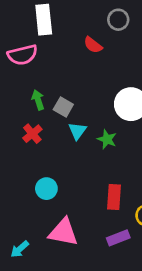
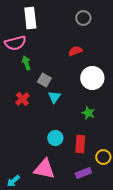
red semicircle: (93, 45) -> (75, 51), moved, turned 120
green arrow: (38, 100) -> (26, 63), moved
green star: (107, 139) -> (88, 113), moved
cyan circle: (46, 189) -> (55, 138), moved

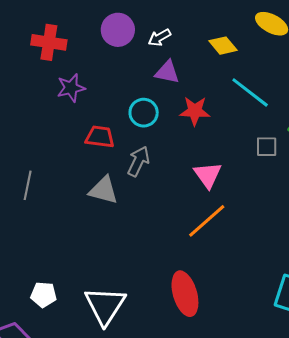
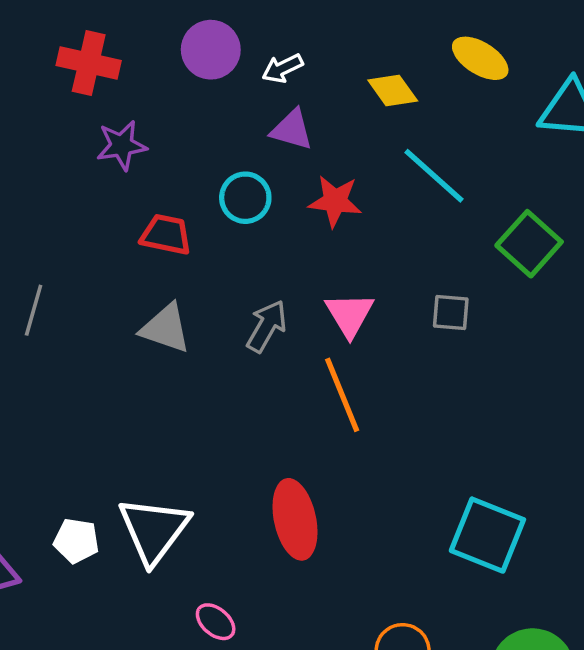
gray square: (267, 147) -> (451, 313), moved
gray arrow: (138, 161) -> (267, 326), moved
orange line: (207, 221) -> (342, 395), turned -75
white pentagon: (44, 295) -> (76, 541), moved

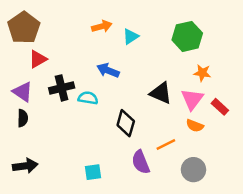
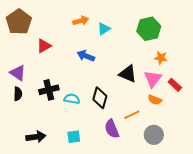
red triangle: (38, 59) -> (44, 46), moved
black cross: (62, 88) -> (49, 90), moved
cyan semicircle: (88, 98) -> (72, 99), moved
black arrow: (25, 166) -> (36, 137), moved

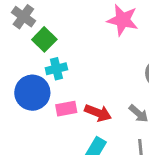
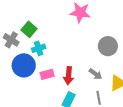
gray cross: (23, 17) -> (11, 40), moved
red arrow: (98, 113) -> (68, 76), turned 78

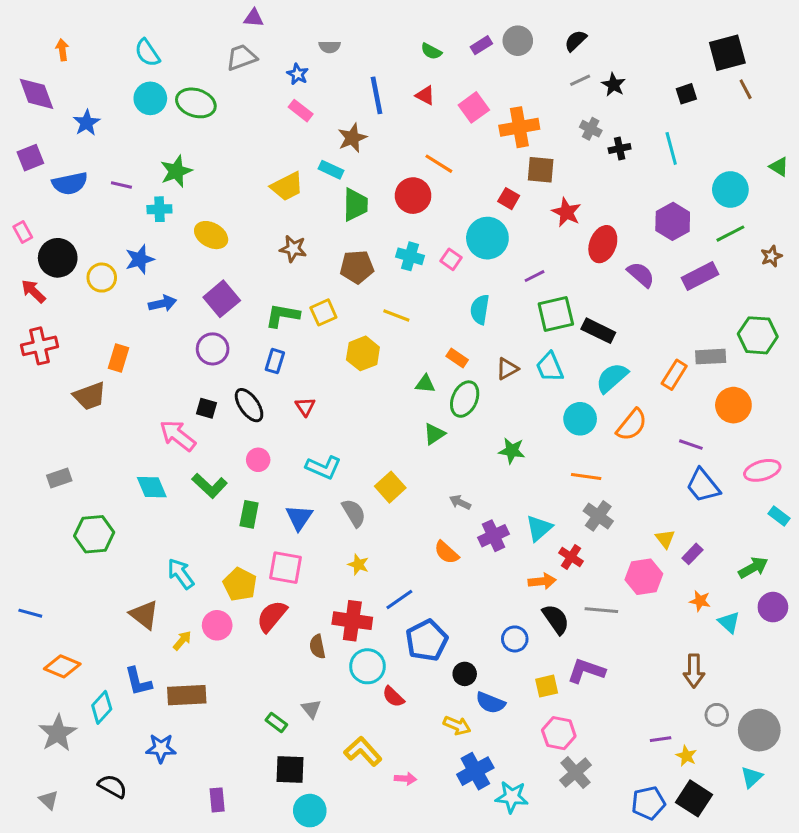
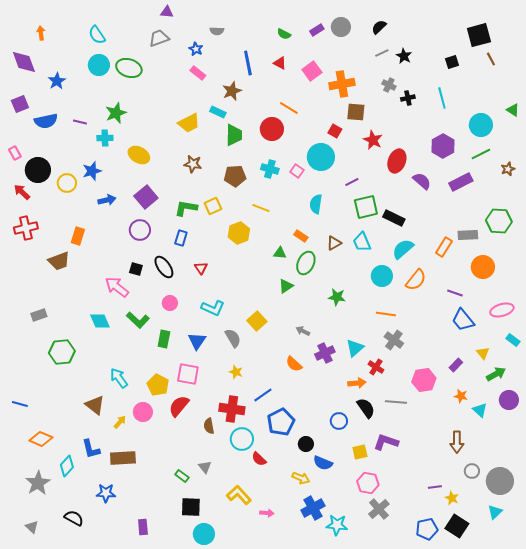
yellow triangle: (665, 539) -> (483, 353), moved

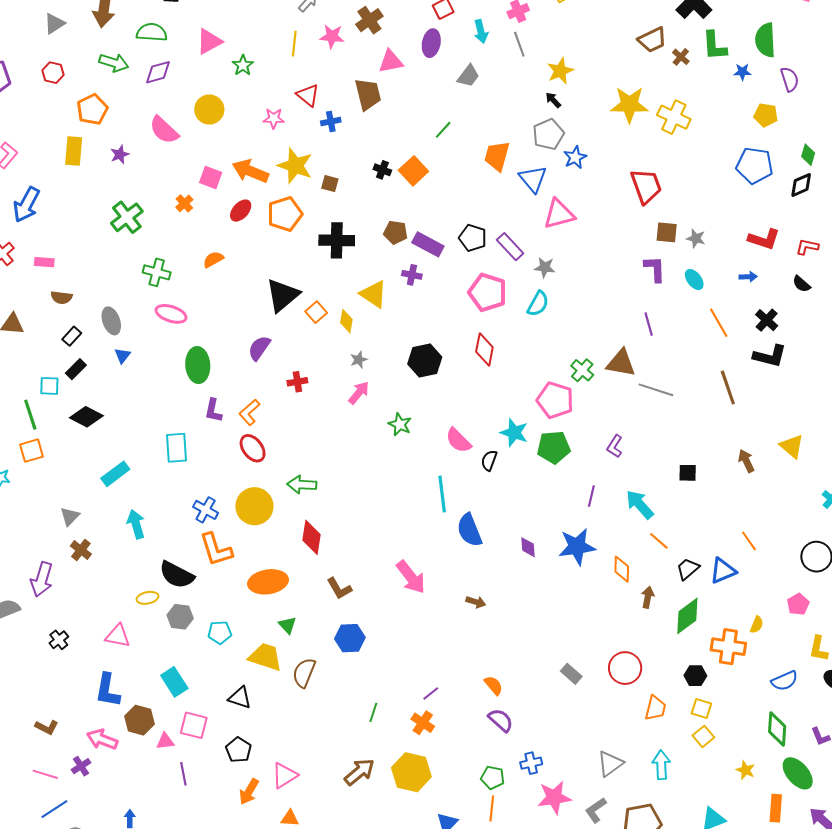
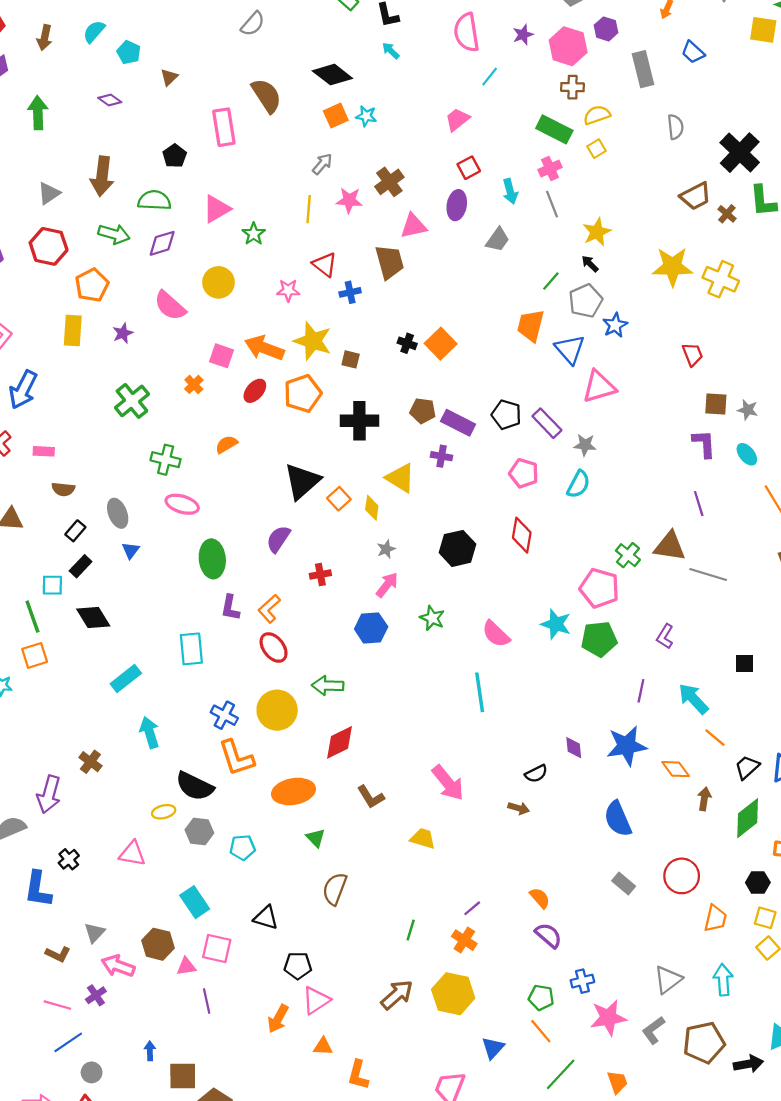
red hexagon: (53, 73) -> (49, 246), size x1.6
green line: (443, 130) -> (551, 281), moved
red trapezoid: (646, 186) -> (693, 354), size x0.6
pink pentagon: (488, 292) -> (524, 473), size x0.7
black diamond: (86, 417) -> (93, 618), turned 32
black semicircle: (489, 460) -> (536, 774), moved, turned -135
gray triangle: (70, 516) -> (95, 933), moved
blue semicircle: (469, 530) -> (618, 819), moved
red diamond: (312, 537) -> (339, 742), turned 56
orange diamond: (622, 569) -> (676, 769), turned -36
blue hexagon: (350, 638) -> (371, 628), moved
yellow trapezoid: (265, 657) -> (423, 838), moved, size x0.7
blue L-shape: (108, 690) -> (38, 889), moved
black pentagon: (239, 750) -> (298, 966), moved, turned -30
orange line: (492, 809) -> (541, 1031), turned -45

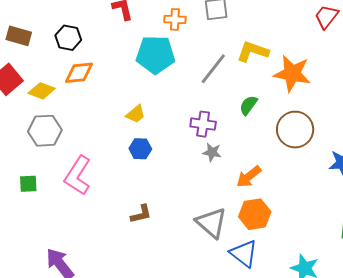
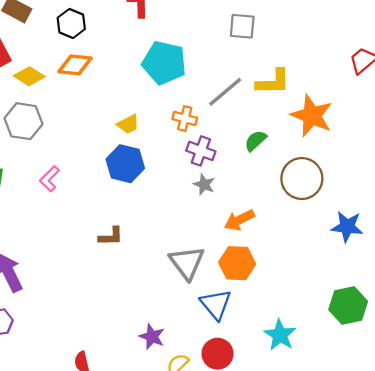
orange cross: (175, 19) -> (185, 118), moved
yellow L-shape: (253, 52) -> (273, 82), turned 148
blue hexagon: (140, 149) -> (125, 164), size x1.5
pink L-shape: (78, 175) -> (50, 179), size x0.6

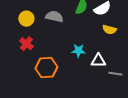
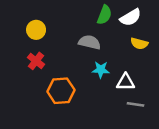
gray semicircle: (54, 17) -> (90, 42), moved
gray line: (115, 74) -> (136, 104), moved

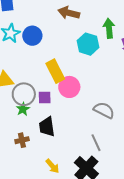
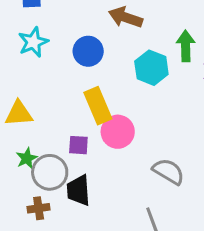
blue circle: (32, 36) -> (88, 51), moved
gray circle: (24, 94) -> (50, 172), moved
green star: (23, 109) -> (27, 158), moved

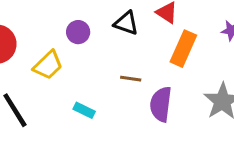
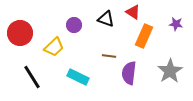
cyan rectangle: (84, 110) -> (78, 77), size x1.5

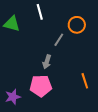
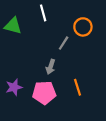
orange line: (85, 81) -> (78, 87), moved
purple star: (13, 97) -> (14, 87), moved

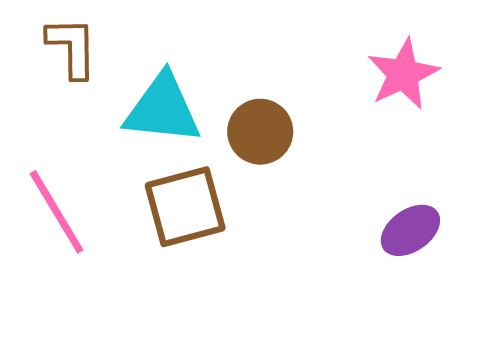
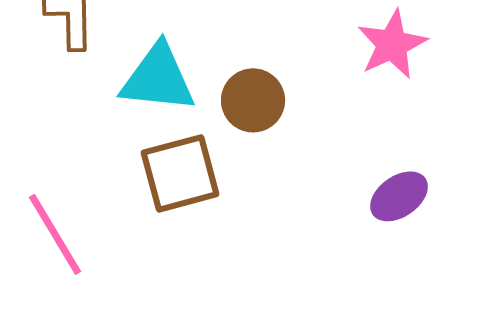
pink line: (57, 212) -> (55, 234), moved

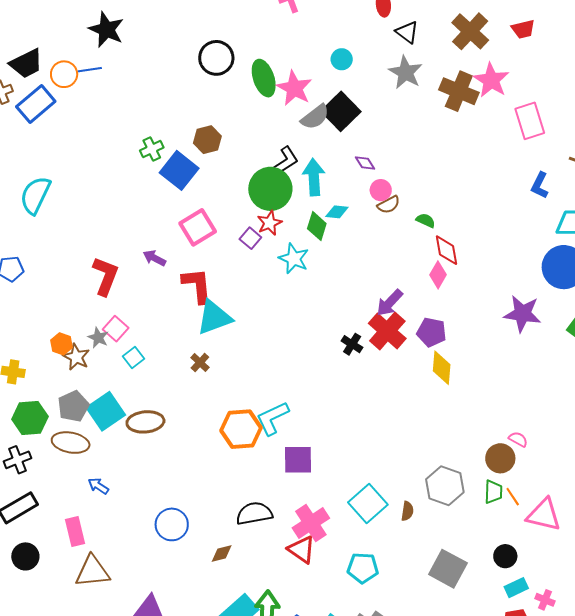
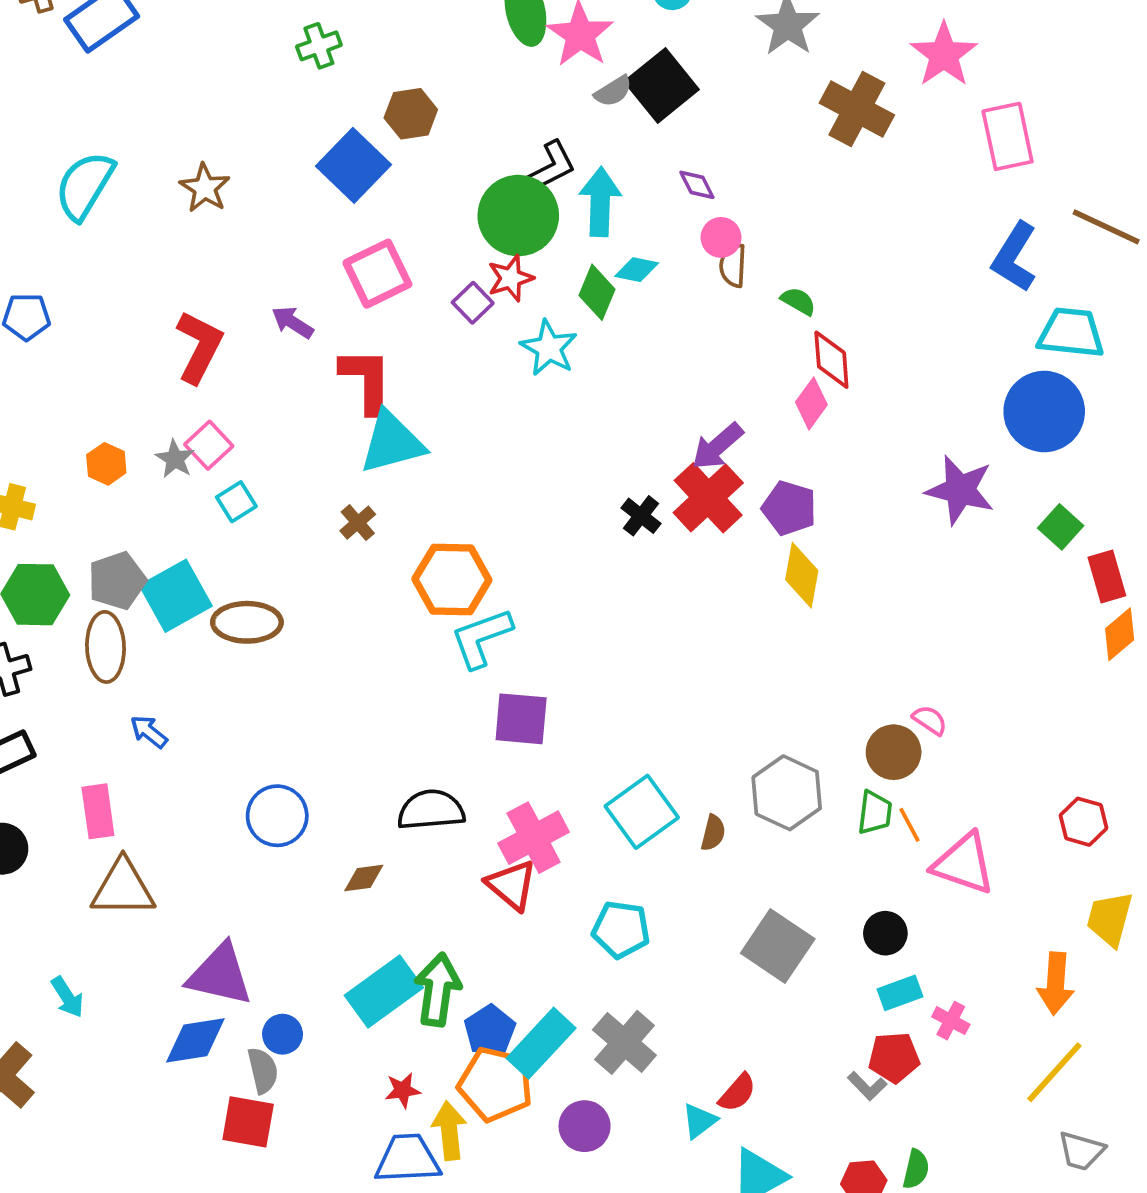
brown cross: (459, 91) -> (857, 109), moved
gray semicircle: (315, 117) -> (613, 91), size x0.7
green cross: (152, 149) -> (319, 46), moved
blue L-shape: (540, 185) -> (1014, 257), size x1.4
brown semicircle: (389, 205) -> (733, 266), turned 115
brown star: (76, 357) -> (205, 188), moved
orange hexagon: (241, 429) -> (452, 580), moved
brown ellipse: (71, 443) -> (106, 647), turned 72

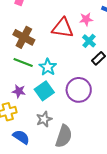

* _ACTION ITEM_:
Please retype, exactly and only, the lines from the one holding "green cross: (152, 149) -> (319, 46), moved" to the end of the entries, both ends included, without any pictures.

* _RESULT BELOW_:
green cross: (152, 149) -> (319, 46), moved
blue L-shape: (540, 185) -> (1014, 257), size x1.4
brown semicircle: (389, 205) -> (733, 266), turned 115
brown star: (76, 357) -> (205, 188), moved
orange hexagon: (241, 429) -> (452, 580), moved
brown ellipse: (71, 443) -> (106, 647), turned 72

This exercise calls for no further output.